Stored data entries:
════════════════════

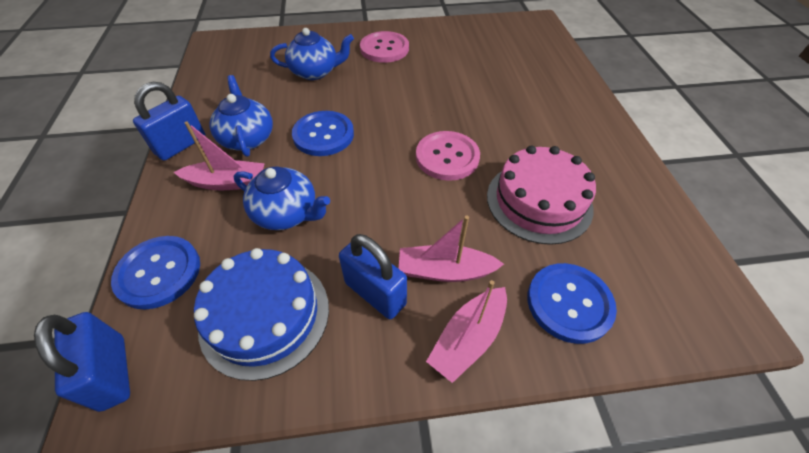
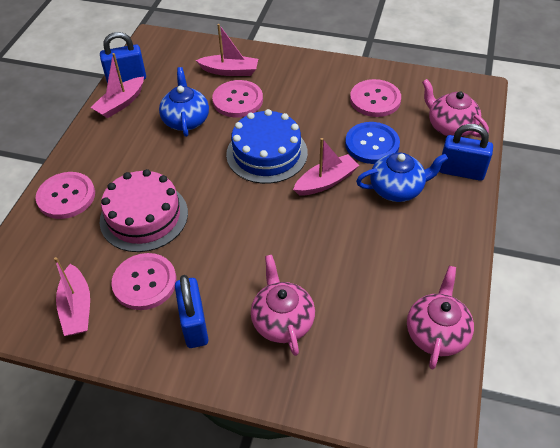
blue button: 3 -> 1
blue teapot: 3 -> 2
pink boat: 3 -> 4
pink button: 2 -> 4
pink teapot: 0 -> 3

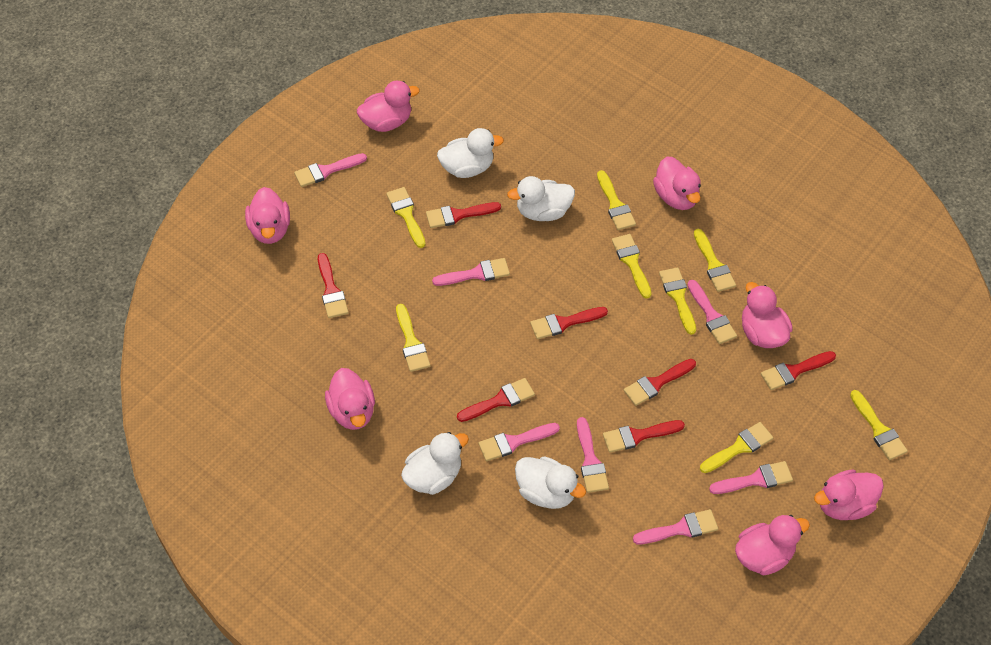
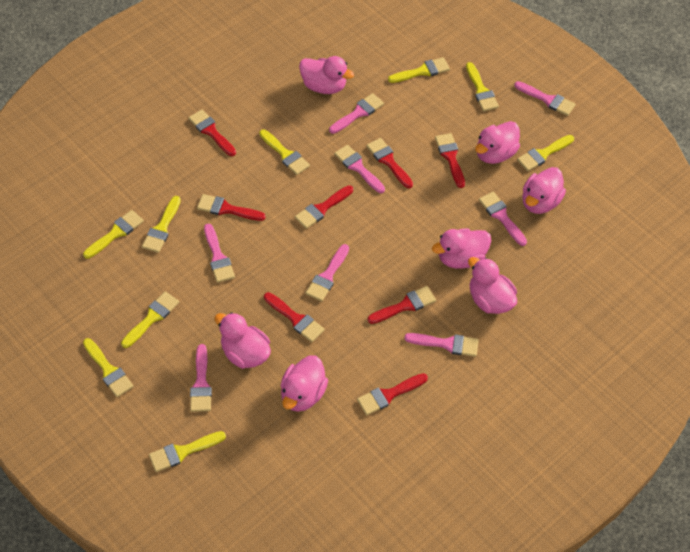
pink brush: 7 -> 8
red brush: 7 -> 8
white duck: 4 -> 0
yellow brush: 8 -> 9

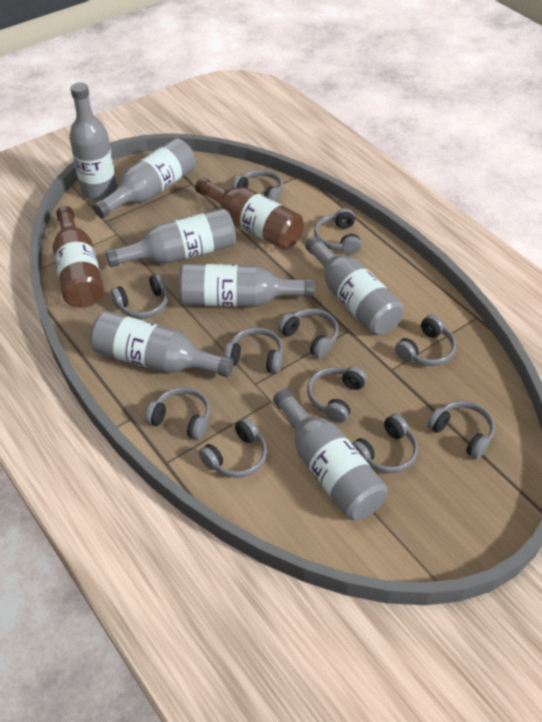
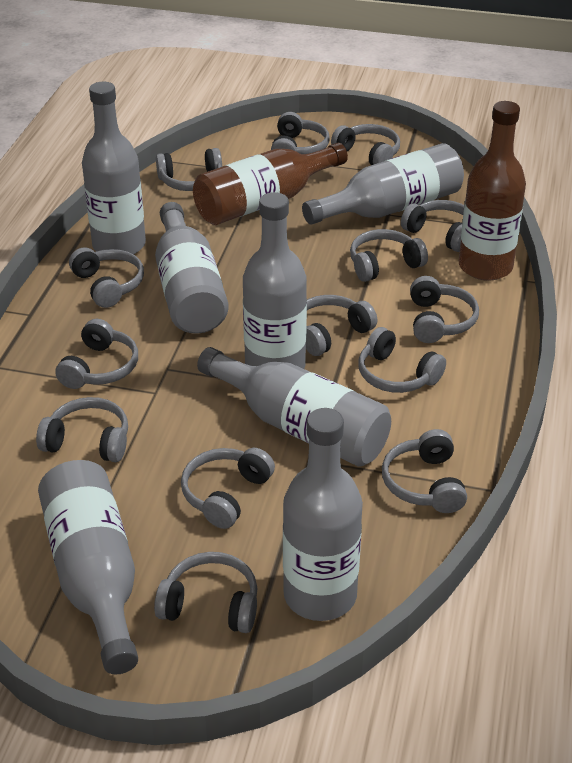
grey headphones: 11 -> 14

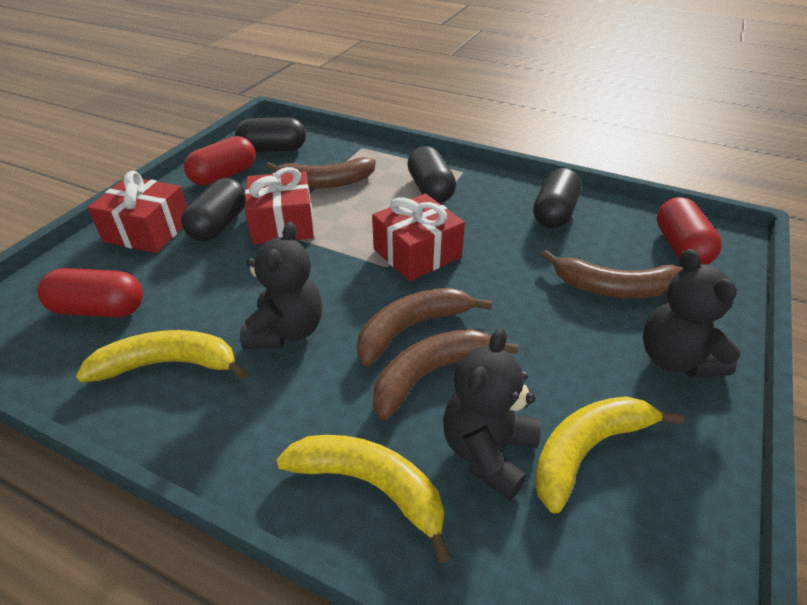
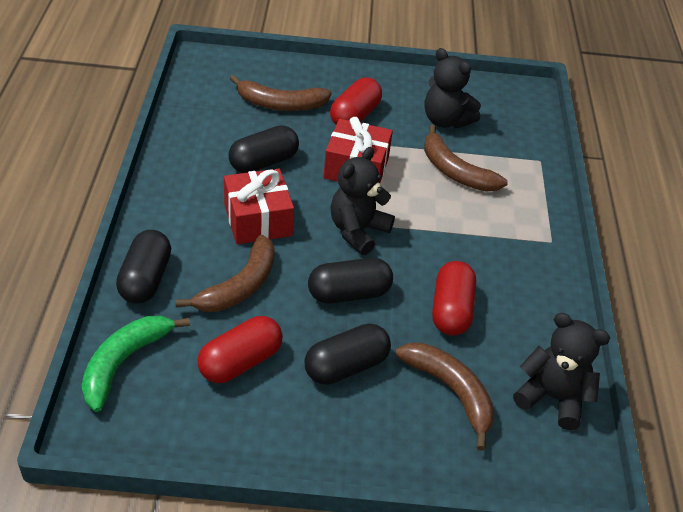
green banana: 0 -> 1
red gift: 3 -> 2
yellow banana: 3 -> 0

════════════════════

- _WHAT YOU NEED TO DO_
Now write out the data word for word, skipping every picture in it.

- _FINAL ANSWER_
blue button: 3 -> 1
blue teapot: 3 -> 2
pink boat: 3 -> 4
pink button: 2 -> 4
pink teapot: 0 -> 3

pink brush: 7 -> 8
red brush: 7 -> 8
white duck: 4 -> 0
yellow brush: 8 -> 9

grey headphones: 11 -> 14

green banana: 0 -> 1
red gift: 3 -> 2
yellow banana: 3 -> 0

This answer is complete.